What you will do:
Reproduce the following rows verbatim, line for line, omitting the pictures from your answer.

★ ★ ★ ★ ★

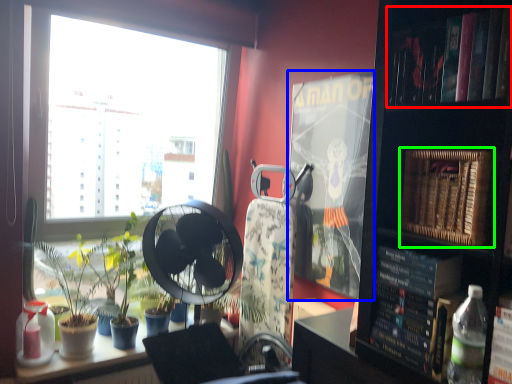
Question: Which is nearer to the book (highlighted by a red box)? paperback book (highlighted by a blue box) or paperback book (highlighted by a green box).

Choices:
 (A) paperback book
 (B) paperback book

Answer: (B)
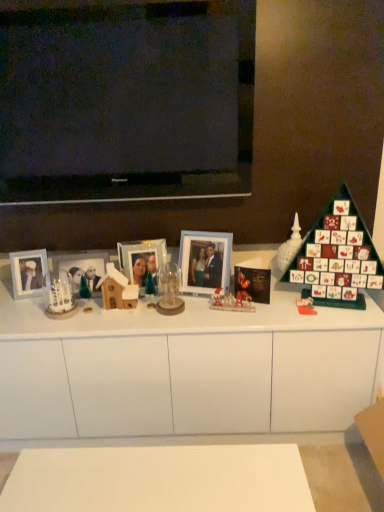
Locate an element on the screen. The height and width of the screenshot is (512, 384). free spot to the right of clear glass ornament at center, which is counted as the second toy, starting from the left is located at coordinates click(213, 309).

★ ★ ★ ★ ★

Result:
Question: Which is nearer to the book (highlighted by a red box)? paperback book (highlighted by a blue box) or paperback book (highlighted by a green box).

Choices:
 (A) paperback book
 (B) paperback book

Answer: (B)
Locate an element on the screen. The height and width of the screenshot is (512, 384). free spot to the right of clear glass ornament at center, which is counted as the second toy, starting from the left is located at coordinates click(213, 309).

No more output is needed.